• [Exercise directions] In your copy, include every line of the listing below exactly but none of the pictures.

• [Input data]
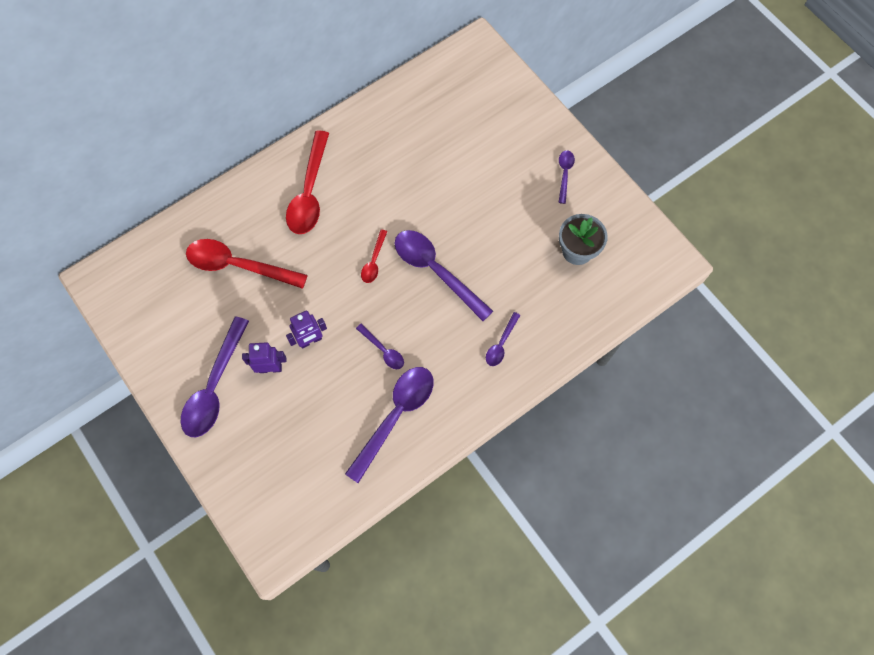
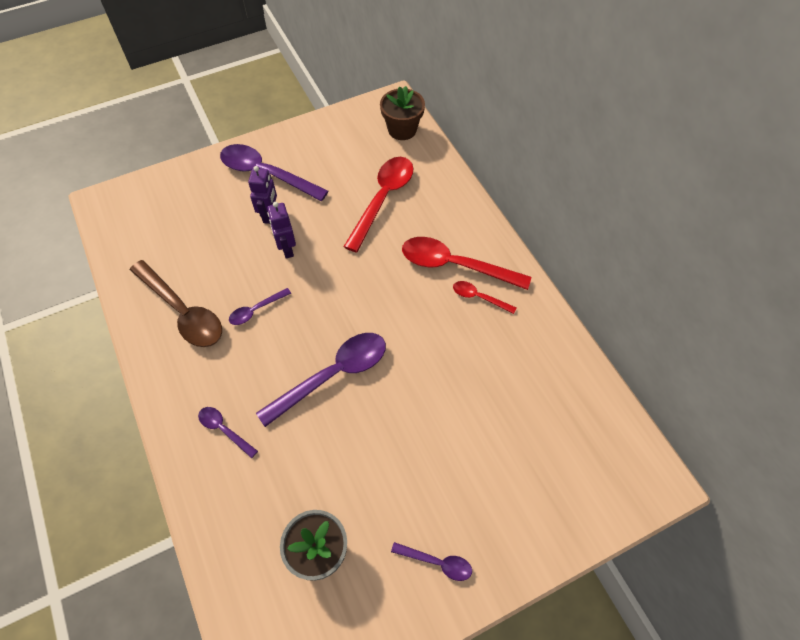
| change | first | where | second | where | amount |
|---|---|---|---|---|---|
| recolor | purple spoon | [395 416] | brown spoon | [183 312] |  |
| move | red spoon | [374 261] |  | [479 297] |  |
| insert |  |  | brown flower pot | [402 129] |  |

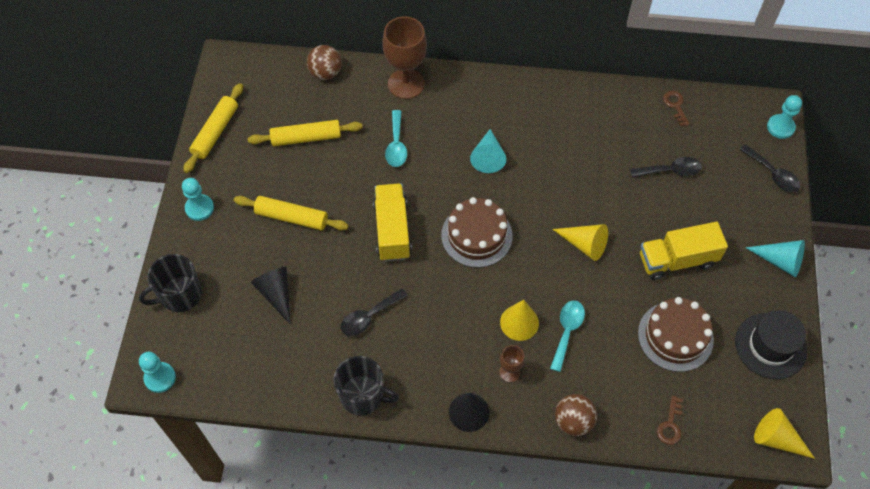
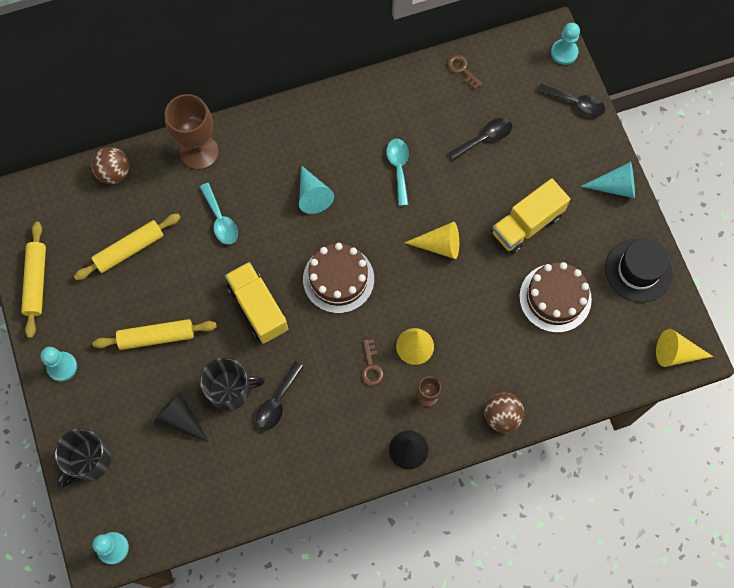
| change | first | where | second | where | amount |
|---|---|---|---|---|---|
| move | black mug | [363 396] |  | [230 390] |  |
| move | turquoise spoon | [567 331] |  | [398 168] |  |
| move | brown key | [670 424] |  | [371 366] |  |

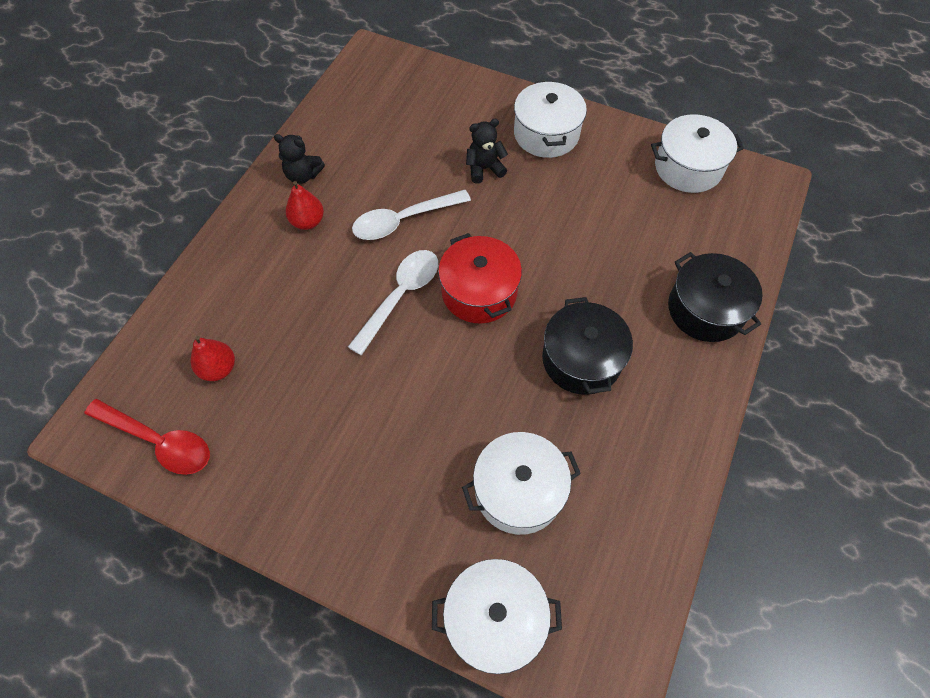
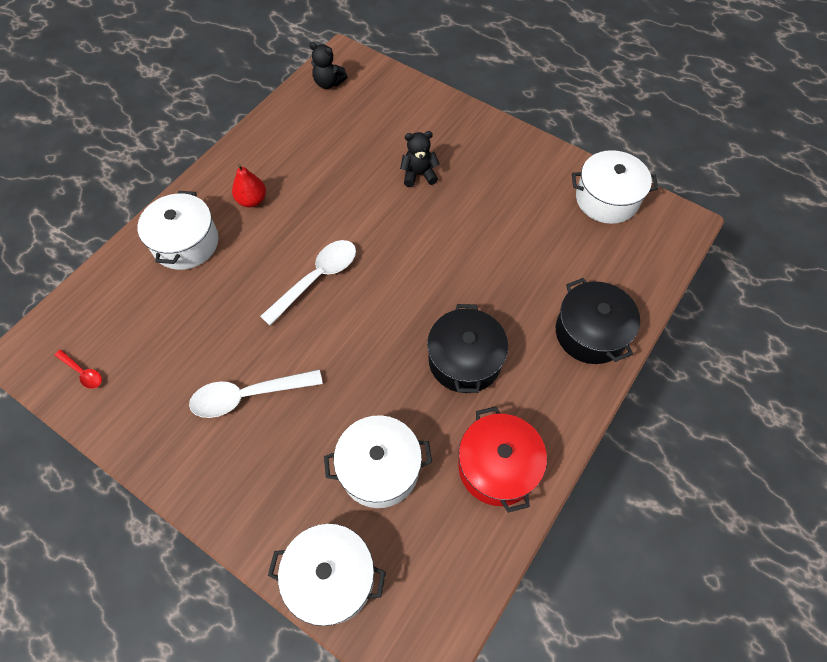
| change | first | where | second | where | amount |
|---|---|---|---|---|---|
| resize | red spoon | [158 441] |  | [82 372] | x0.51 |
| delete | red pear | [219 368] |  |  |  |
| move | black teddy bear | [303 175] |  | [328 83] |  |
| move | white spoon | [404 220] |  | [248 395] |  |
| move | red pot | [479 292] |  | [497 466] |  |
| move | white pot | [546 134] |  | [186 243] |  |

• [Answer for this exercise]
| change | first | where | second | where | amount |
|---|---|---|---|---|---|
| recolor | purple spoon | [395 416] | brown spoon | [183 312] |  |
| move | red spoon | [374 261] |  | [479 297] |  |
| insert |  |  | brown flower pot | [402 129] |  |

| change | first | where | second | where | amount |
|---|---|---|---|---|---|
| move | black mug | [363 396] |  | [230 390] |  |
| move | turquoise spoon | [567 331] |  | [398 168] |  |
| move | brown key | [670 424] |  | [371 366] |  |

| change | first | where | second | where | amount |
|---|---|---|---|---|---|
| resize | red spoon | [158 441] |  | [82 372] | x0.51 |
| delete | red pear | [219 368] |  |  |  |
| move | black teddy bear | [303 175] |  | [328 83] |  |
| move | white spoon | [404 220] |  | [248 395] |  |
| move | red pot | [479 292] |  | [497 466] |  |
| move | white pot | [546 134] |  | [186 243] |  |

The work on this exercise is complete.